PROVIDED INFORMATION ->
== == ==

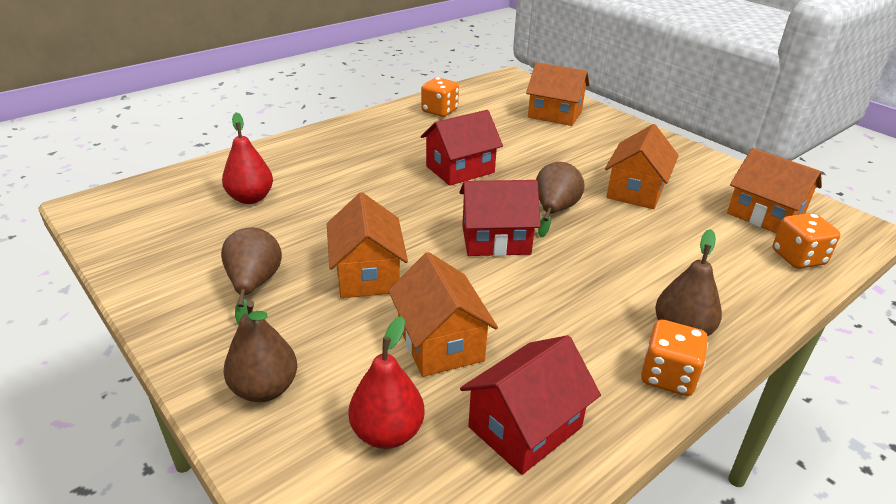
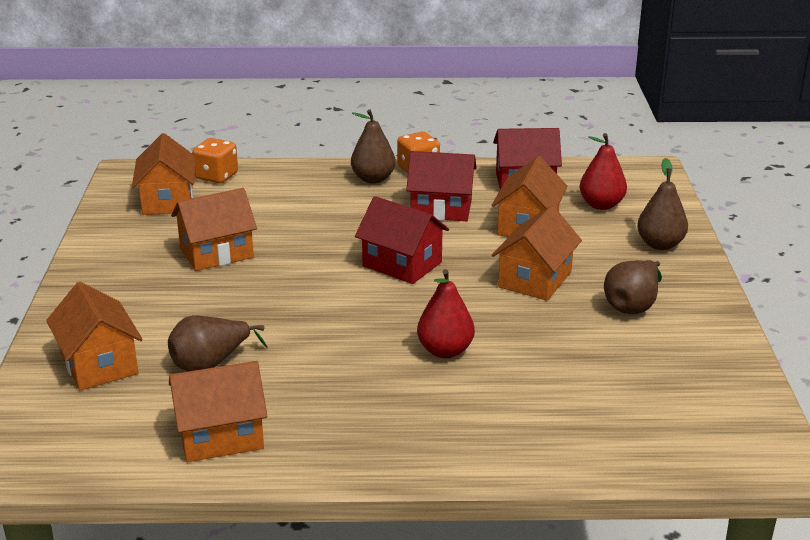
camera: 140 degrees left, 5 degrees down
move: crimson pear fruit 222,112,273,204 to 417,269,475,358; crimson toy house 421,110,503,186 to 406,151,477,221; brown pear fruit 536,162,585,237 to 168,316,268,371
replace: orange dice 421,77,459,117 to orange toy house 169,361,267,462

== == ==

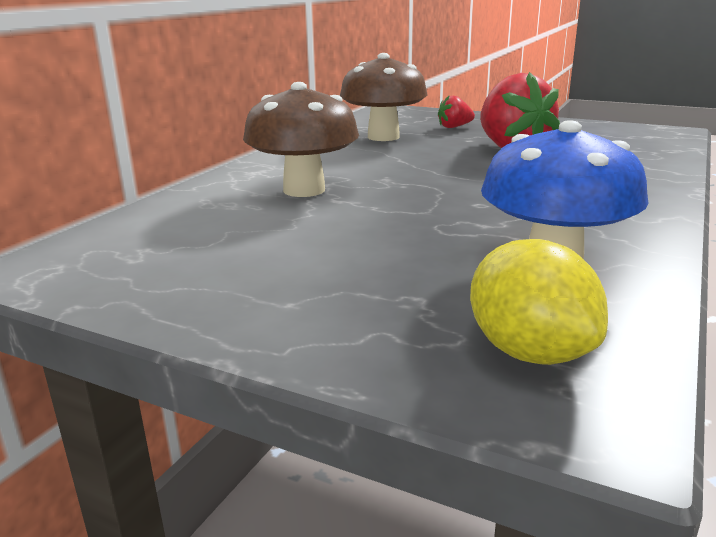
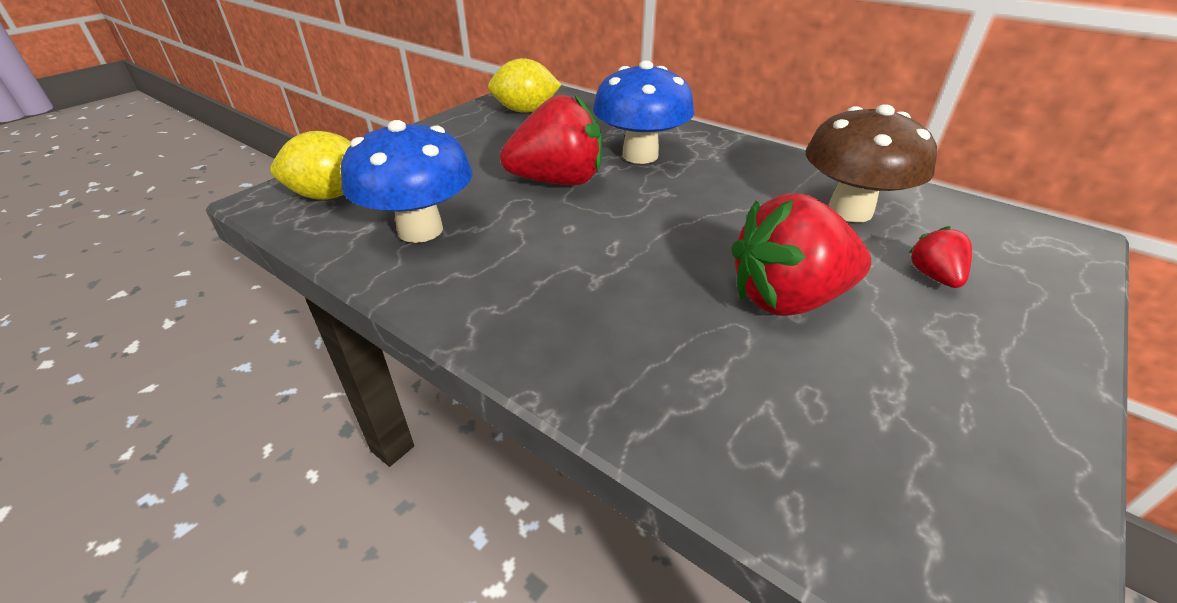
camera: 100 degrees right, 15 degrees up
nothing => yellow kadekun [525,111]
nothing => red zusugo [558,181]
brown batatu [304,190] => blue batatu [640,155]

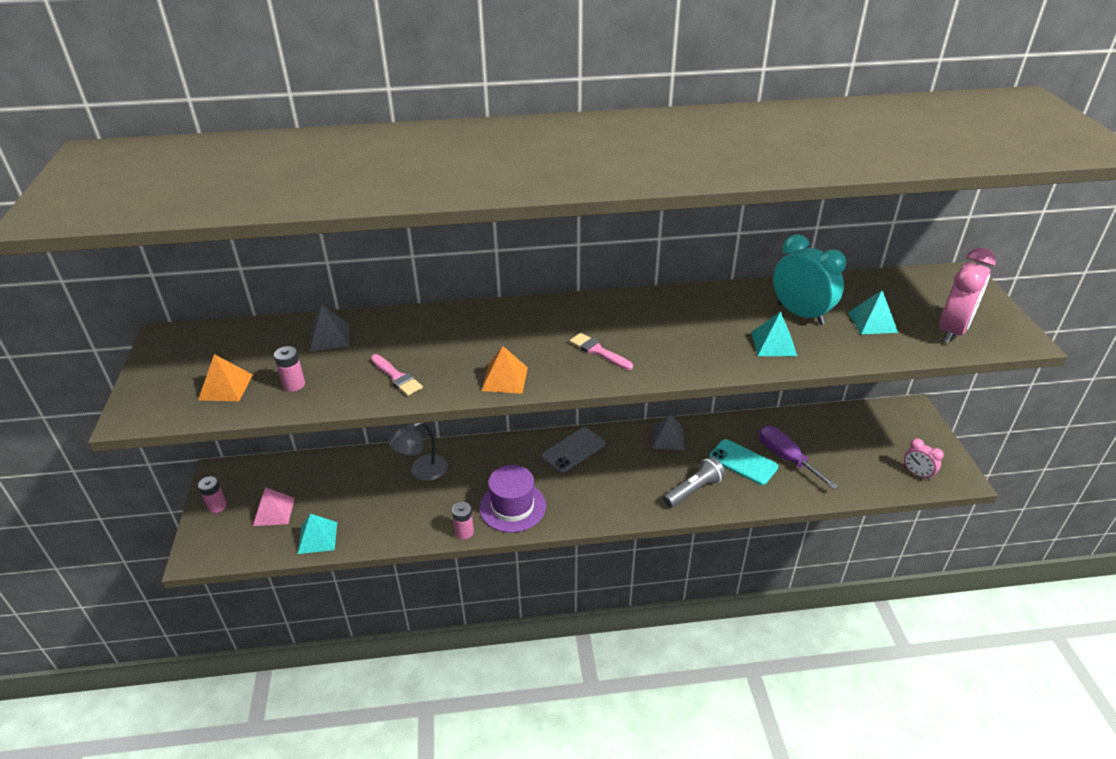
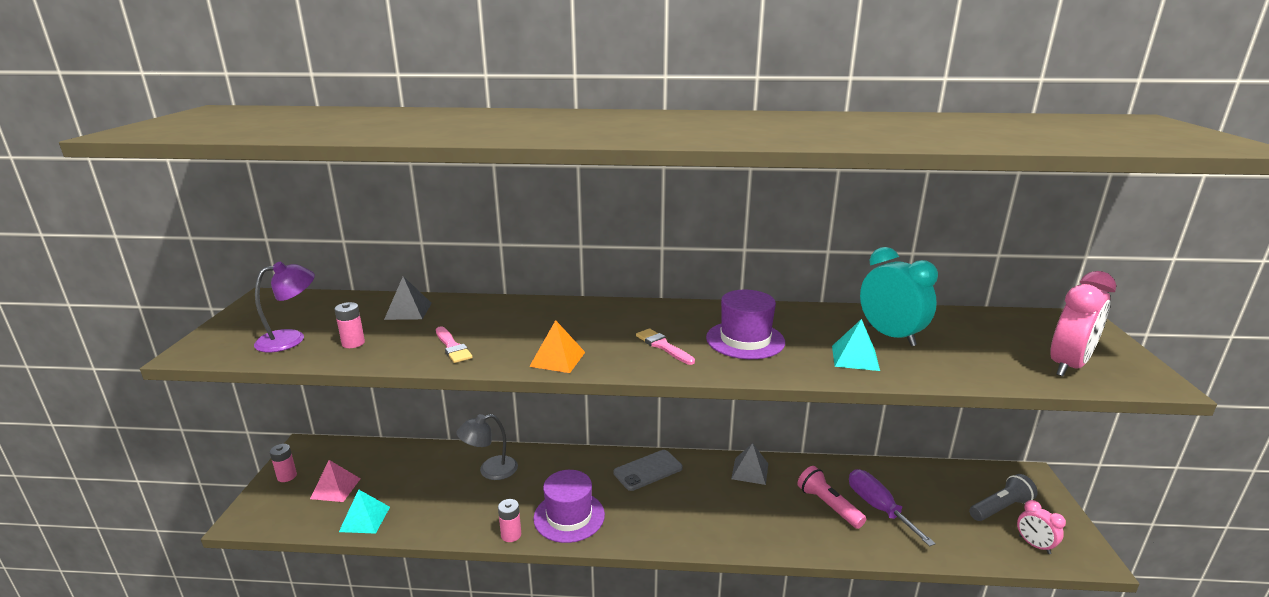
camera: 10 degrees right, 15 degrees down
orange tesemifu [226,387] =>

== == ==

ASSIGNMENT -> Would you copy, word for word, only the lines above from the one containing "nothing => yellow kadekun [525,111]" through the one containing "orange tesemifu [226,387] =>", both included, and please leave out the pictures?

SOLUTION FOR THIS PROBLEM ->
nothing => yellow kadekun [525,111]
nothing => red zusugo [558,181]
brown batatu [304,190] => blue batatu [640,155]

camera: 10 degrees right, 15 degrees down
orange tesemifu [226,387] =>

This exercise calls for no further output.